SUPPLIED MATERIAL =

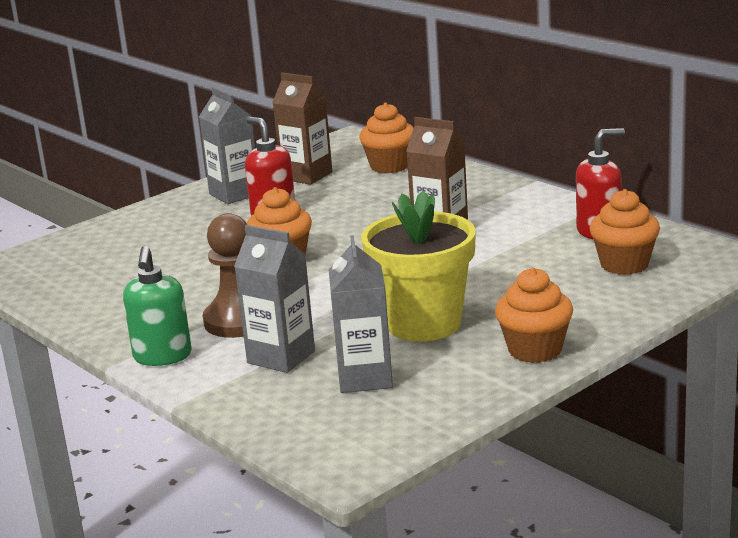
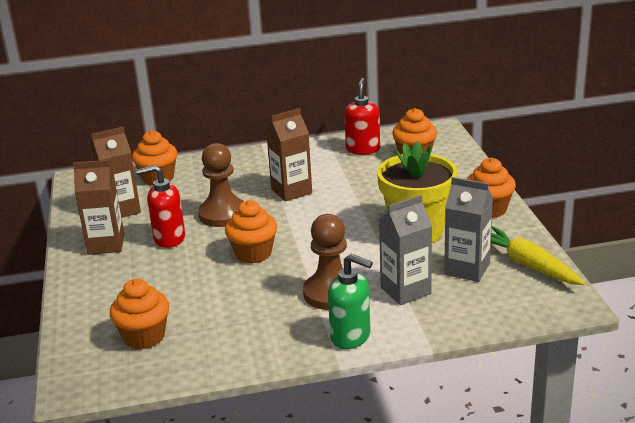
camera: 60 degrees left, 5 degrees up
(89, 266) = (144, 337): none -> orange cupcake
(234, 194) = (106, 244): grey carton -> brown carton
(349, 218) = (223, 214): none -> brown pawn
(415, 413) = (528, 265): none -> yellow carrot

--

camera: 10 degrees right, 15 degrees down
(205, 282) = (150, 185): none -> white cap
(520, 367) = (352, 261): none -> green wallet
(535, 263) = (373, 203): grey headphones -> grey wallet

...

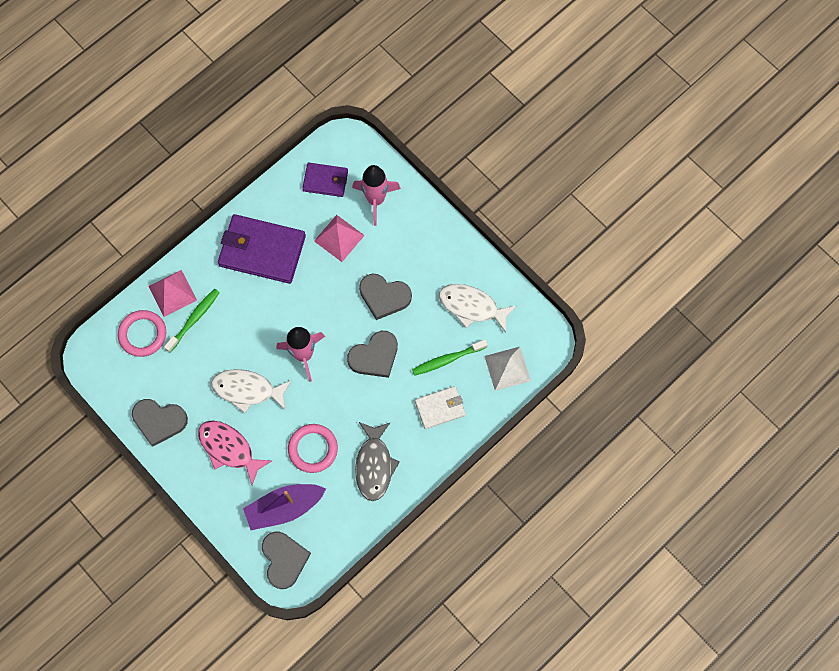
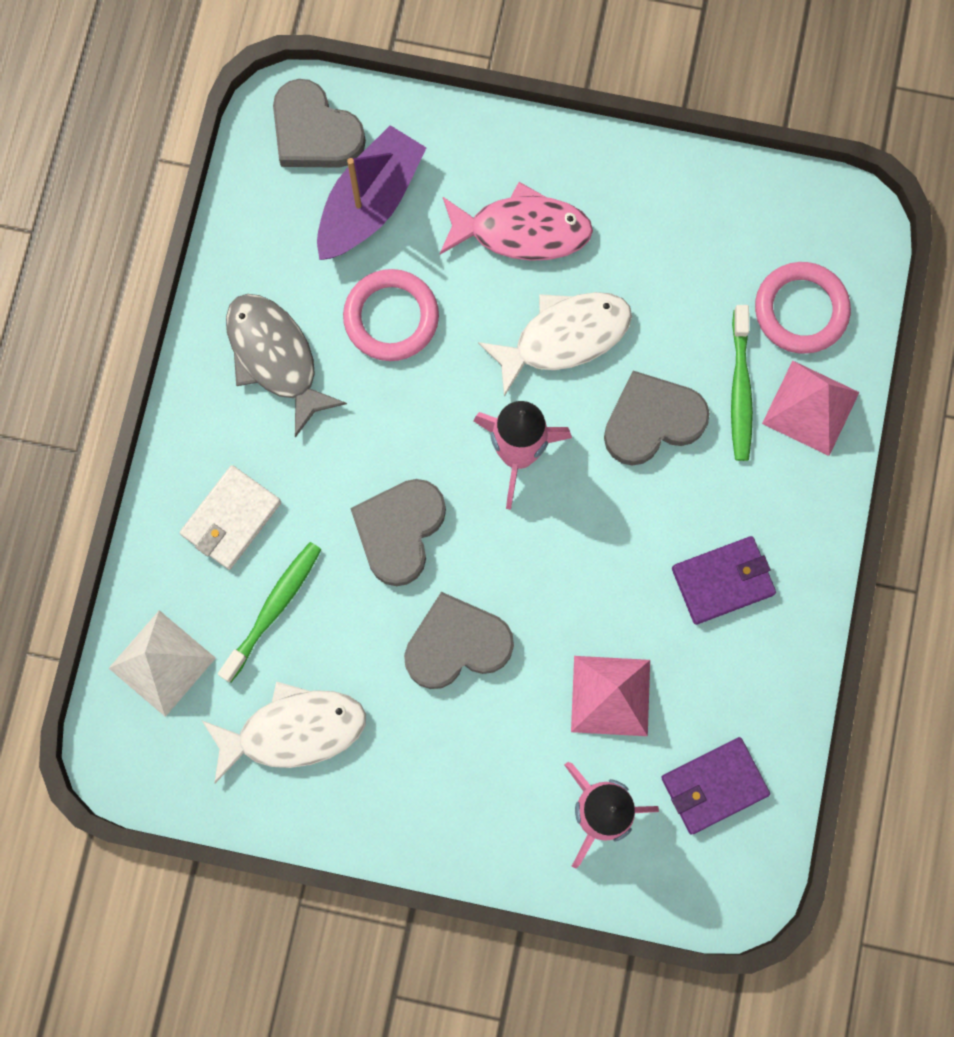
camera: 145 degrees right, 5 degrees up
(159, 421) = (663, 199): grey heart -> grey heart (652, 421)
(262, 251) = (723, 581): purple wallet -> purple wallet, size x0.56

REQUIRED ACTION = Taking the entries above, restate exactly those lines that fall between the line with "(89, 266) = (144, 337): none" and the line with "(415, 413) = (528, 265): none", keeping both of those lines too.

FINISHED TASK =
(89, 266) = (144, 337): none -> orange cupcake
(234, 194) = (106, 244): grey carton -> brown carton
(349, 218) = (223, 214): none -> brown pawn
(415, 413) = (528, 265): none -> yellow carrot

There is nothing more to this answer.